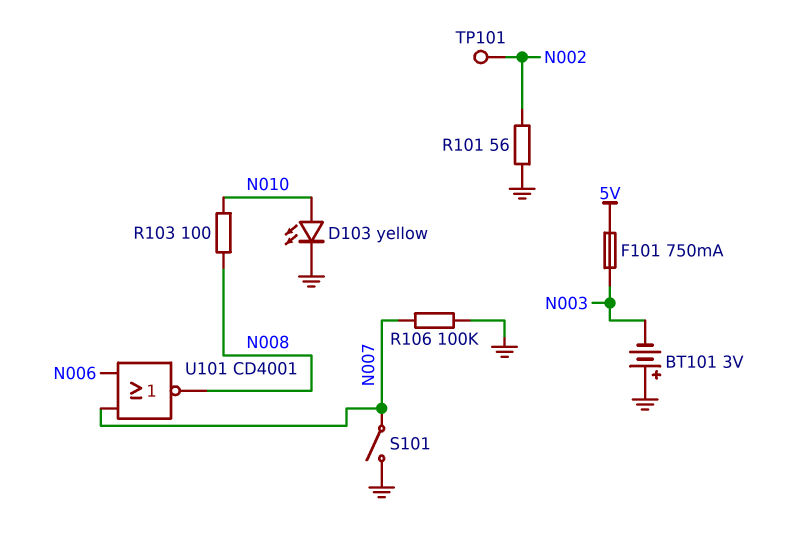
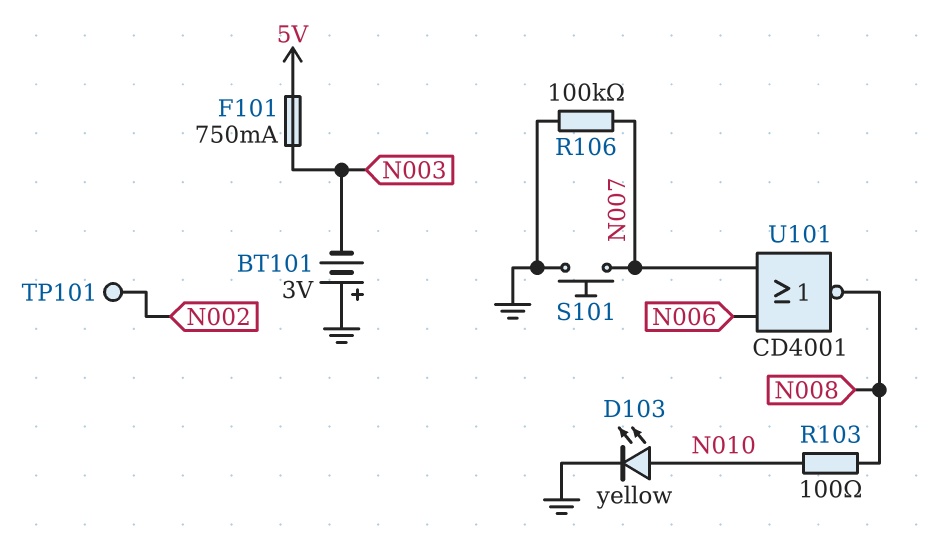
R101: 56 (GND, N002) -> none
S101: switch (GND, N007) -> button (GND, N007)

---

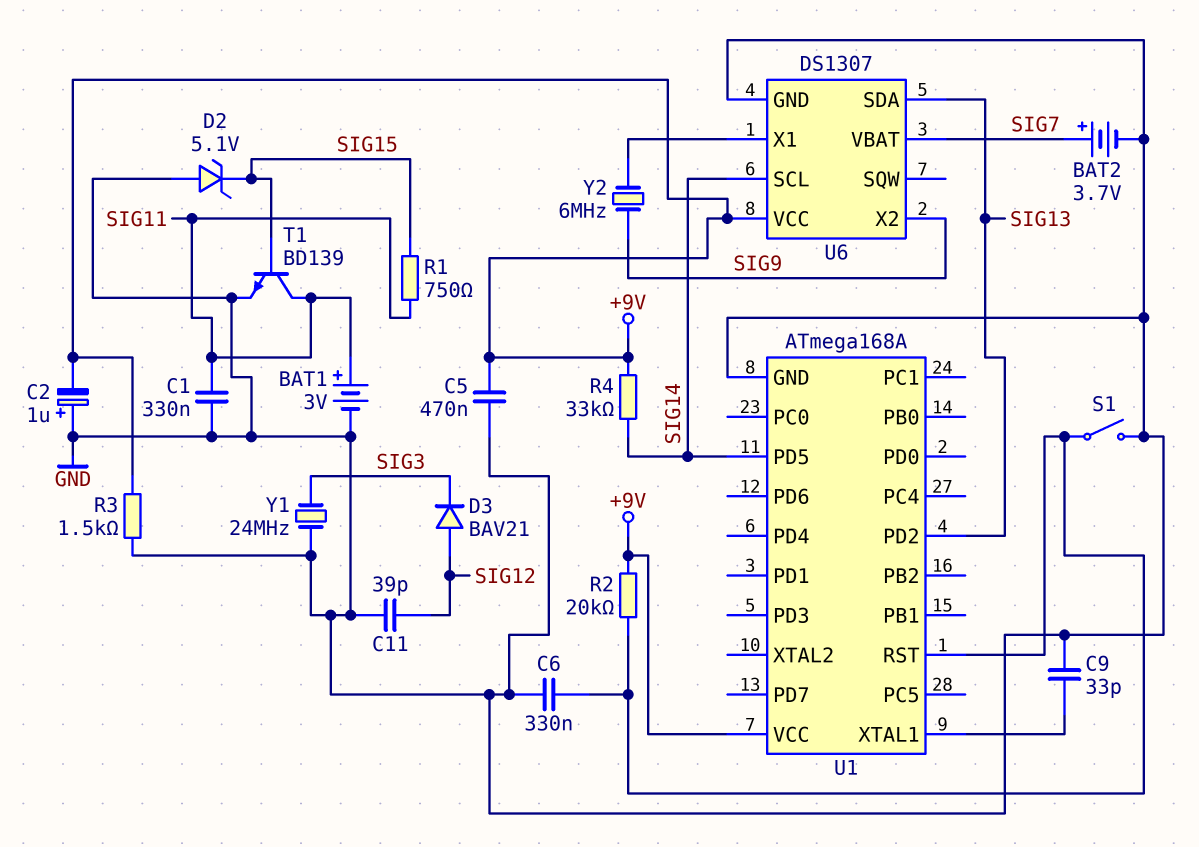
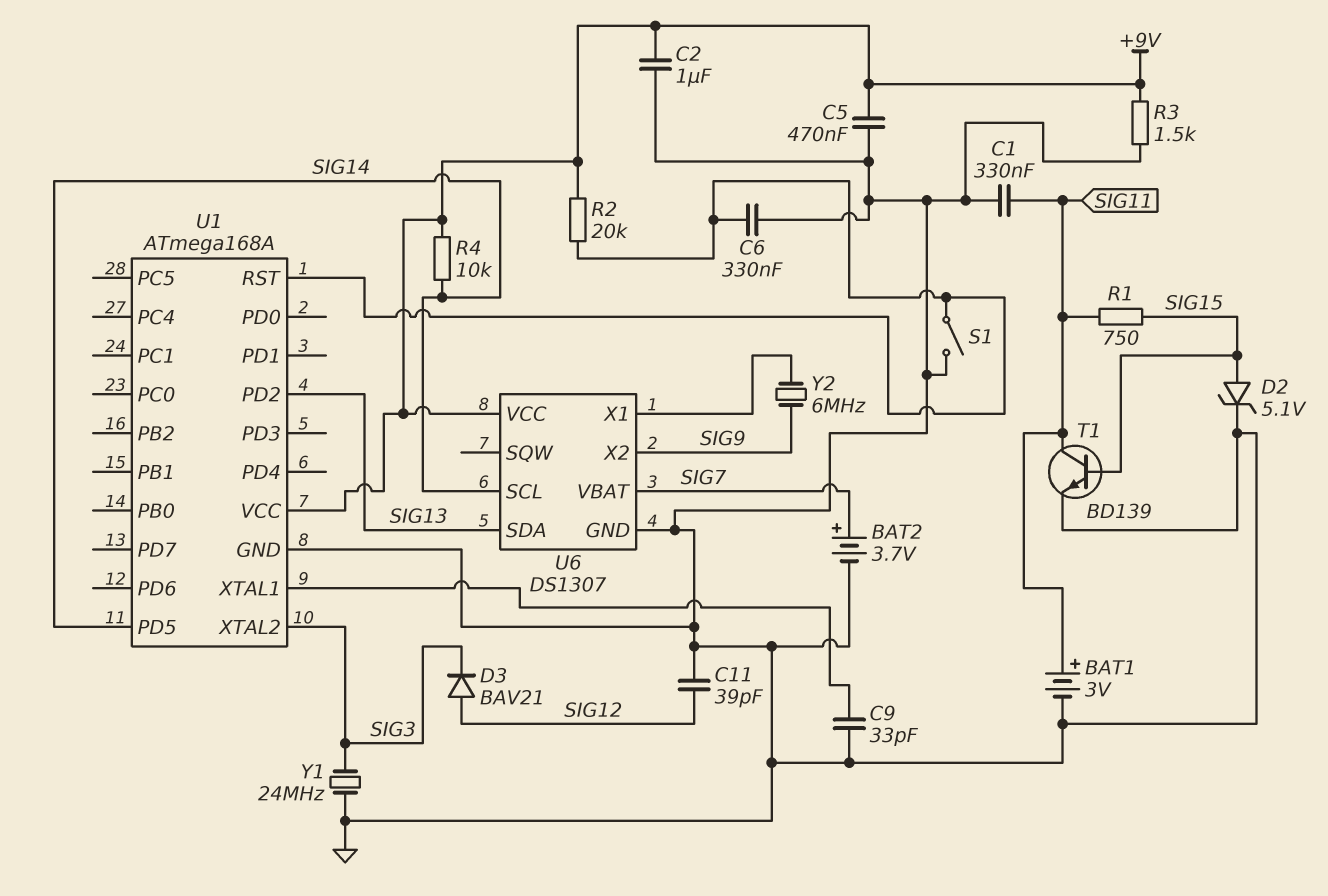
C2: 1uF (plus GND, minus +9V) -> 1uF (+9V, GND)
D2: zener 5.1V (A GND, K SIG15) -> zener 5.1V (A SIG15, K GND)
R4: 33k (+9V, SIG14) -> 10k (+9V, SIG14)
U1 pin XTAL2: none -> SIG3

Task item: Once you find the line with "D2: zener 5.1V" in the entries above, output it and each line after it up to and including the line with "U1 pin XTAL2: none -> SIG3", and nothing else.

Solved exercise:
D2: zener 5.1V (A GND, K SIG15) -> zener 5.1V (A SIG15, K GND)
R4: 33k (+9V, SIG14) -> 10k (+9V, SIG14)
U1 pin XTAL2: none -> SIG3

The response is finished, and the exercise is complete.